#### [Dataset records]
◇ ◇ ◇ ◇ ◇

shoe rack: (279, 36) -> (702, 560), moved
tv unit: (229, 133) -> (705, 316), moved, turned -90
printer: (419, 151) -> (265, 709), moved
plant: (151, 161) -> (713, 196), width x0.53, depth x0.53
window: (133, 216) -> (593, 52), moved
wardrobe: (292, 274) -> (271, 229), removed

◇ ◇ ◇ ◇ ◇

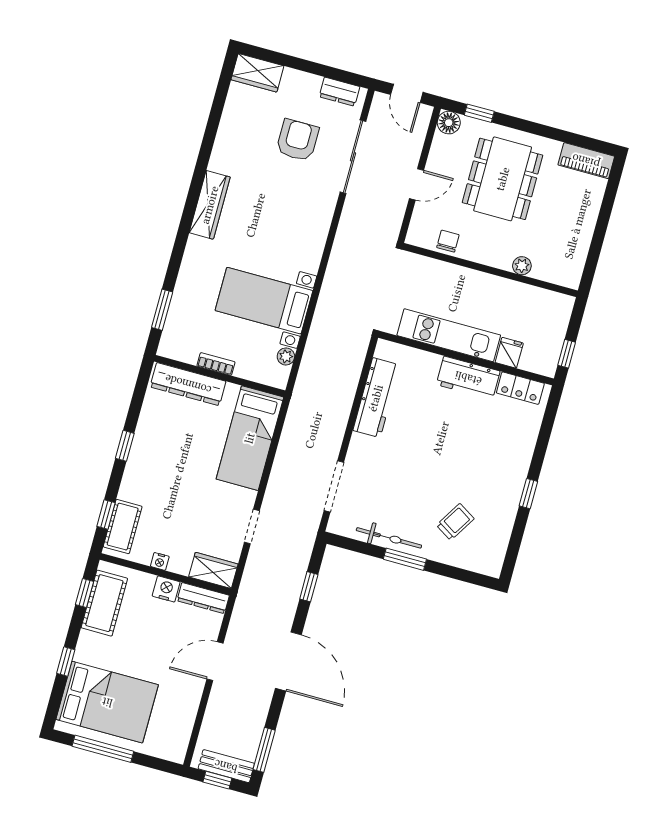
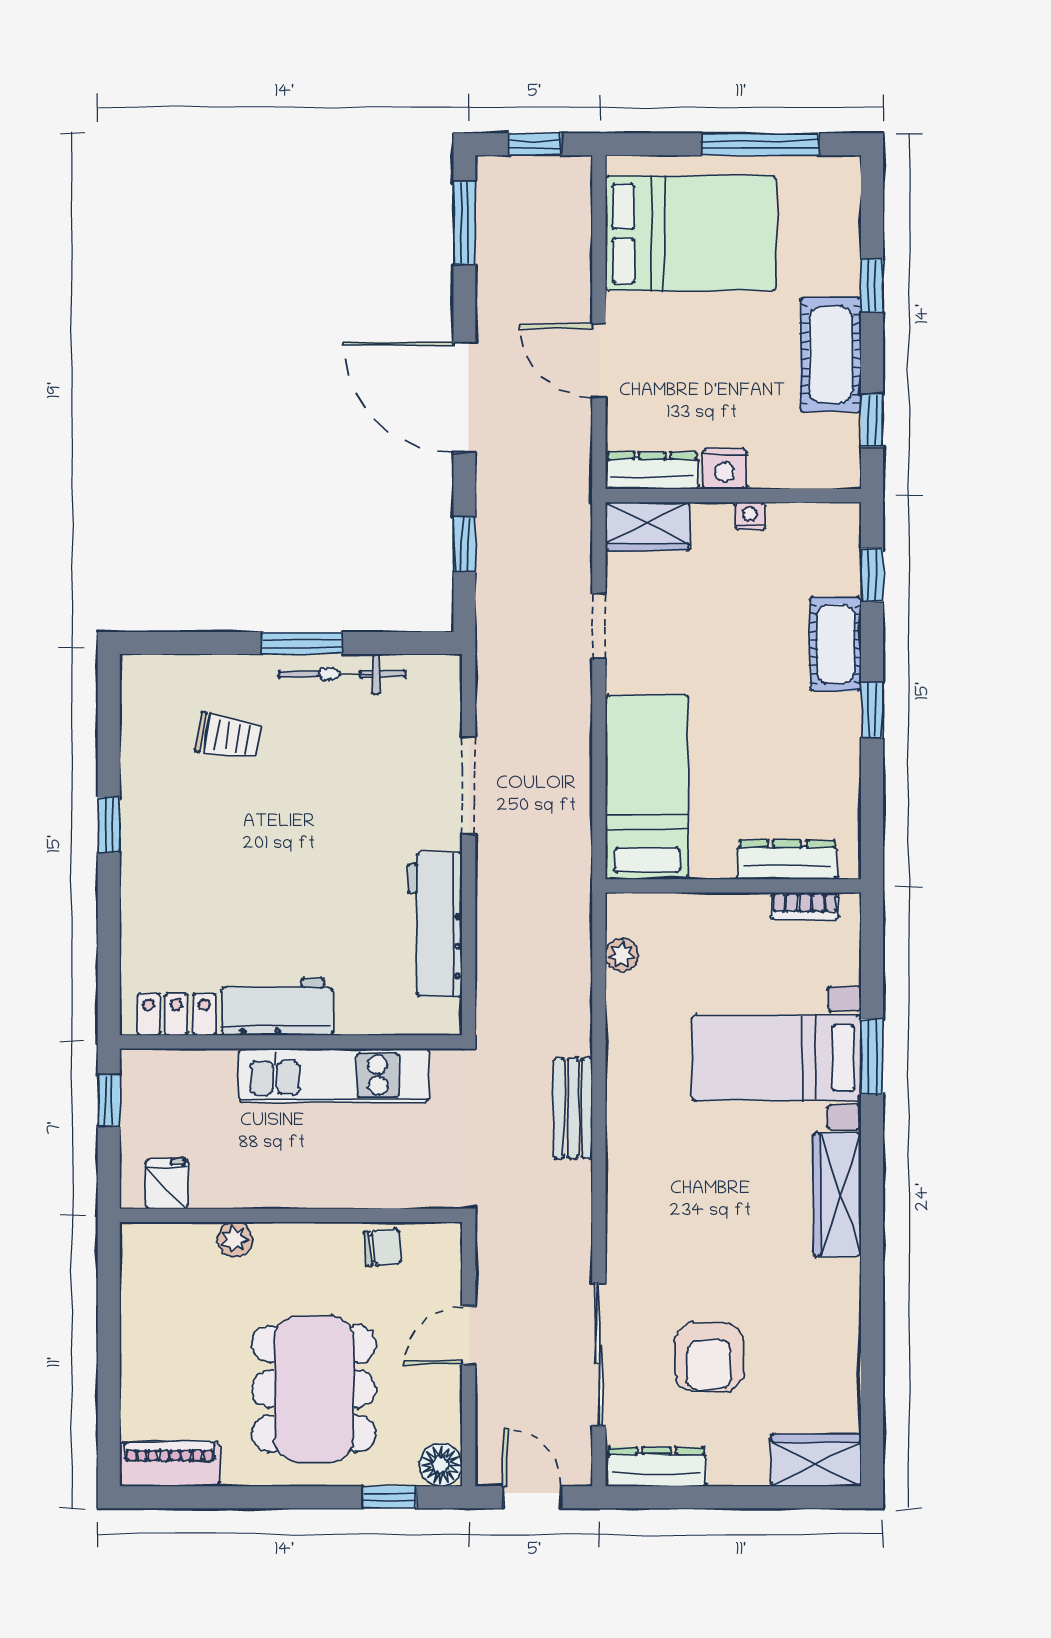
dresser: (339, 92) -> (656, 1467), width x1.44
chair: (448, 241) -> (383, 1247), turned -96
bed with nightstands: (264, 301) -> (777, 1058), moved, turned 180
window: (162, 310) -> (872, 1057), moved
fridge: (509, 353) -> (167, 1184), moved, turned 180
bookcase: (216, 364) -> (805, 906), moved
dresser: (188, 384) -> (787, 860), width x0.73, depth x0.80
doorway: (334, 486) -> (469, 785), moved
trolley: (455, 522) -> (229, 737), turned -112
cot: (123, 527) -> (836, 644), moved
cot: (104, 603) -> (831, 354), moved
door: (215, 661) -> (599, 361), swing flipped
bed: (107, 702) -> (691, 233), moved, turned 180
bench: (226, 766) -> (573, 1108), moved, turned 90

◇ ◇ ◇ ◇ ◇

#### [Work item]
The listing above holds a line with "shoe rack: (279, 36) -> (702, 560), moved" and a line with "wardrobe: (292, 274) -> (271, 229), removed". Print the stretch from the first through the second, exactly and alone.

#### [Finished exercise]
shoe rack: (279, 36) -> (702, 560), moved
tv unit: (229, 133) -> (705, 316), moved, turned -90
printer: (419, 151) -> (265, 709), moved
plant: (151, 161) -> (713, 196), width x0.53, depth x0.53
window: (133, 216) -> (593, 52), moved
wardrobe: (292, 274) -> (271, 229), removed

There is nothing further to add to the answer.